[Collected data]
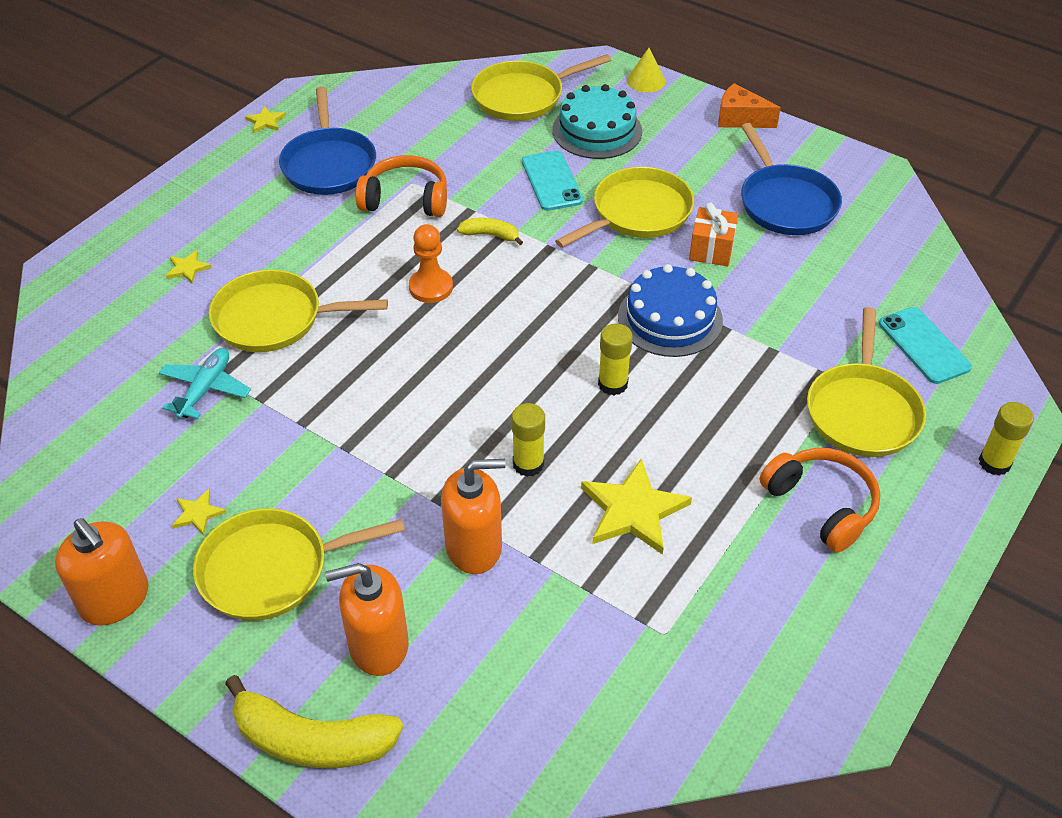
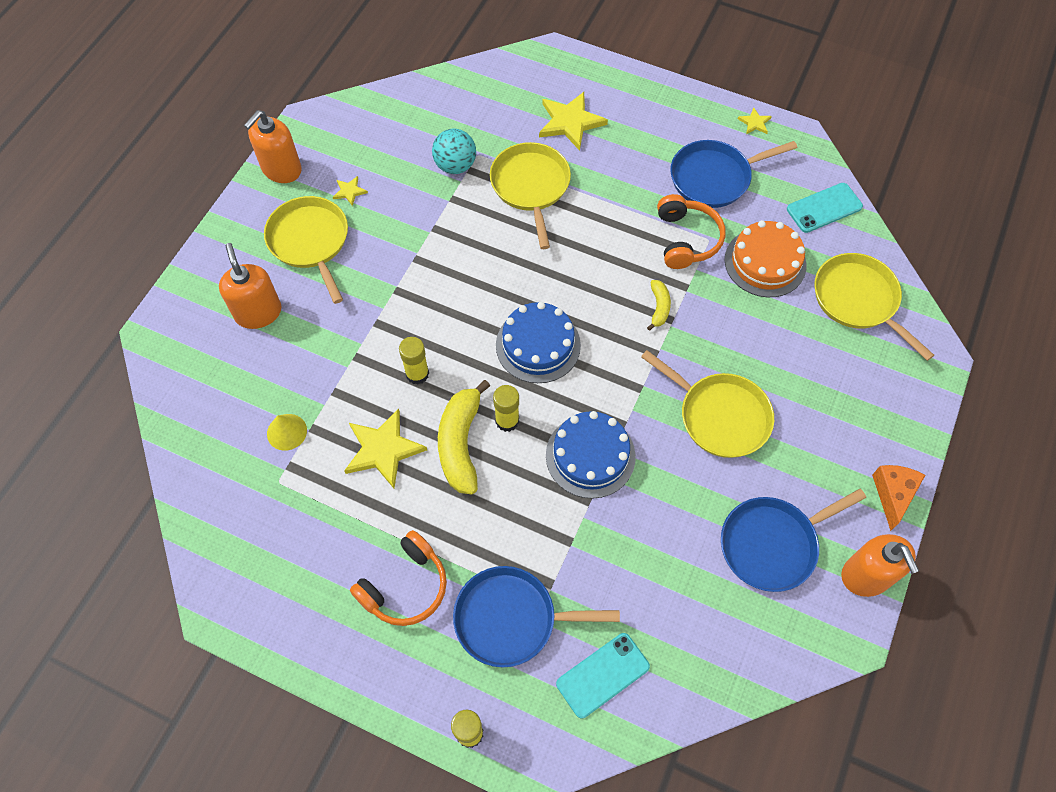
camera: 80 degrees right, 15 degrees up
(187, 268) = (570, 122): yellow star -> yellow star, size x2.09
(205, 389) = (455, 165): turquoise plane -> turquoise ball
(312, 740) = (191, 293): yellow banana -> yellow banana (460, 443)
(431, 287) = (587, 277): orange pawn -> none
(457, 148) = (765, 262): none -> orange cake
(474, 547) = (339, 352): orange soap dispenser -> orange soap dispenser (866, 575)
(514, 343) = (538, 345): none -> blue cake
(552, 181) = (743, 342): turquoise phone -> turquoise phone (824, 208)
(597, 130) = (828, 368): turquoise cake -> none
(646, 80) = (924, 401): yellow cone -> yellow cone (287, 432)
(711, 249) = (686, 482): orange gift -> none
(862, 411) = (511, 619): yellow pan -> blue pan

### Task prompt
Only the lines from the one containing "(646, 80) = (924, 401): yellow" through the last line of the records belong in the answer, each written out exactly.

### Response
(646, 80) = (924, 401): yellow cone -> yellow cone (287, 432)
(711, 249) = (686, 482): orange gift -> none
(862, 411) = (511, 619): yellow pan -> blue pan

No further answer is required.